## TASK DETAILS
Each line of the records below needs repeating exactly. Skip the pictures.

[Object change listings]
Segment Open

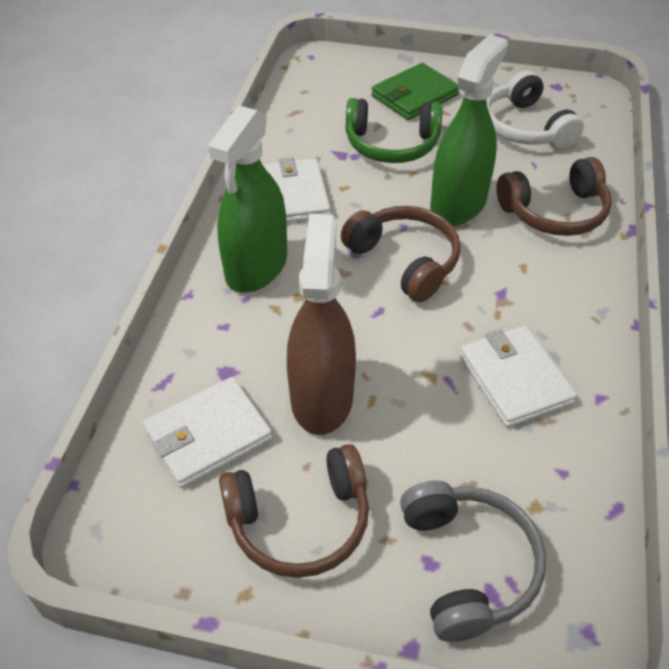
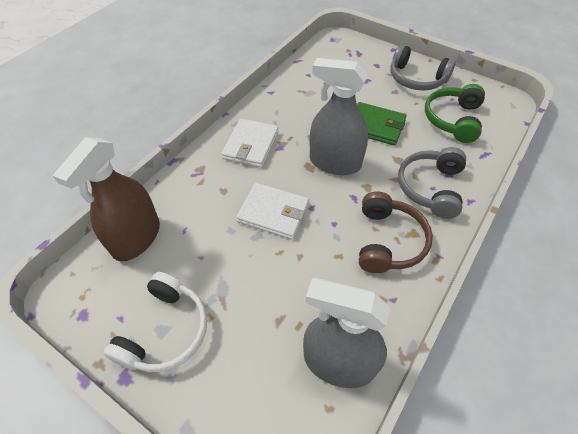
brown headphones: 3 -> 1
green spray bottle: 2 -> 0
grey headphones: 1 -> 2
grey spray bottle: 0 -> 2
white wallet: 3 -> 2

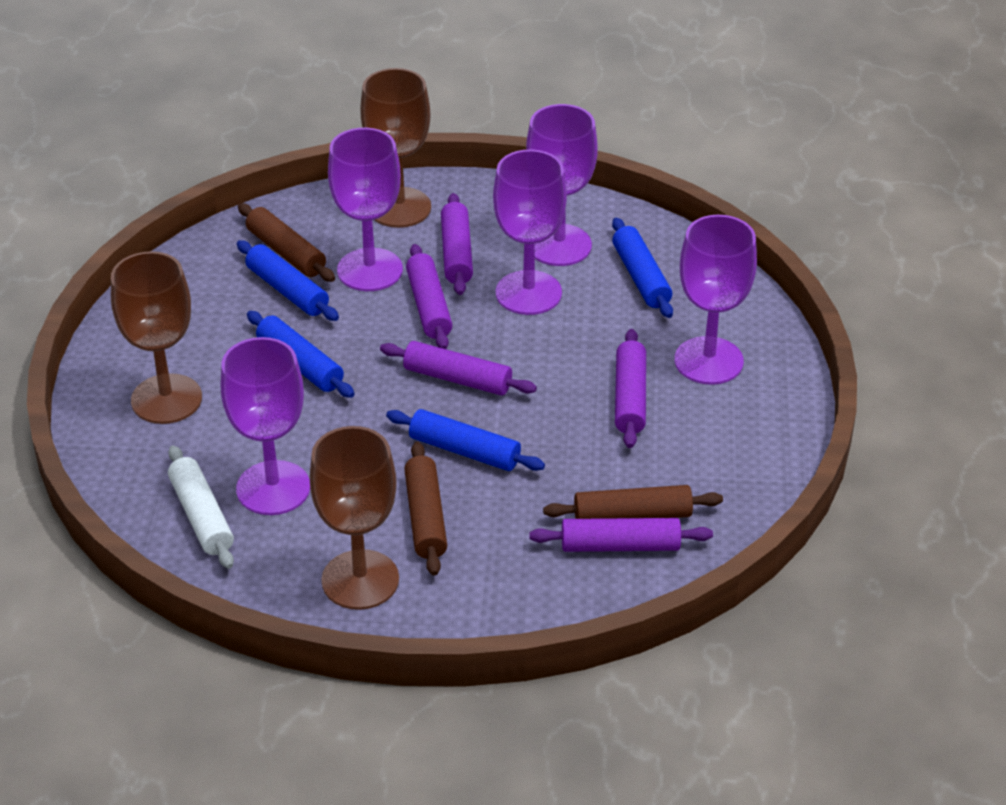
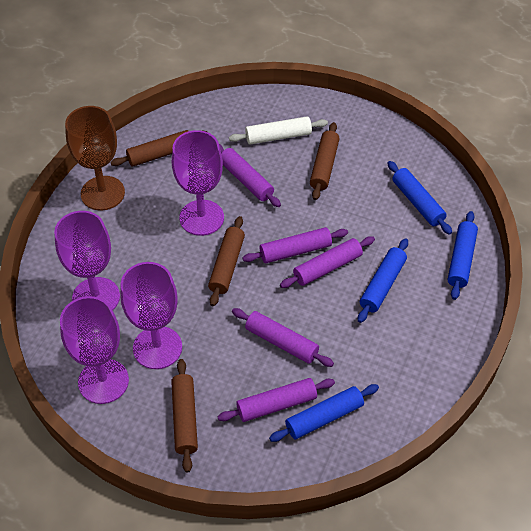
brown goblet: 3 -> 1
brown rolling pin: 3 -> 4
purple goblet: 5 -> 4

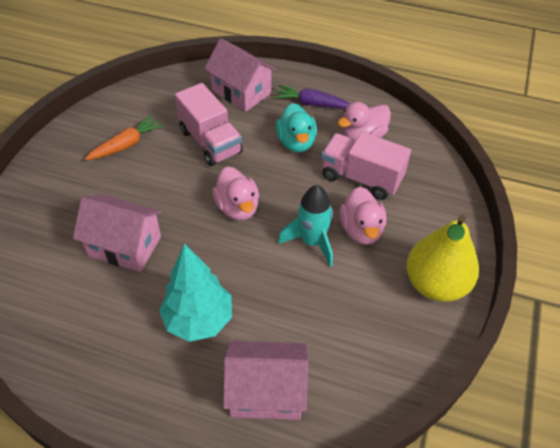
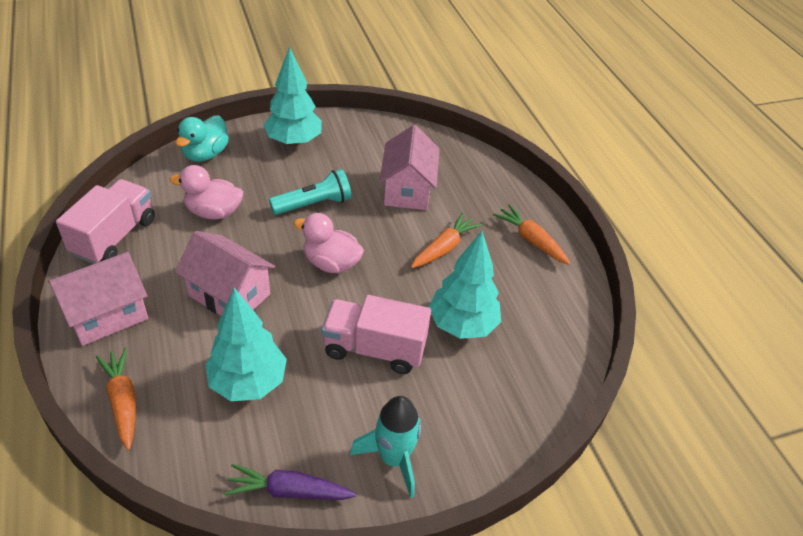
orange carrot: 1 -> 3
pink duck: 3 -> 2
turquoise flashlight: 0 -> 1
turquoise tree: 1 -> 3
yellow pear: 1 -> 0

Segment Closed

## OUTPUT OF THE EXERCISE
brown headphones: 3 -> 1
green spray bottle: 2 -> 0
grey headphones: 1 -> 2
grey spray bottle: 0 -> 2
white wallet: 3 -> 2

brown goblet: 3 -> 1
brown rolling pin: 3 -> 4
purple goblet: 5 -> 4

orange carrot: 1 -> 3
pink duck: 3 -> 2
turquoise flashlight: 0 -> 1
turquoise tree: 1 -> 3
yellow pear: 1 -> 0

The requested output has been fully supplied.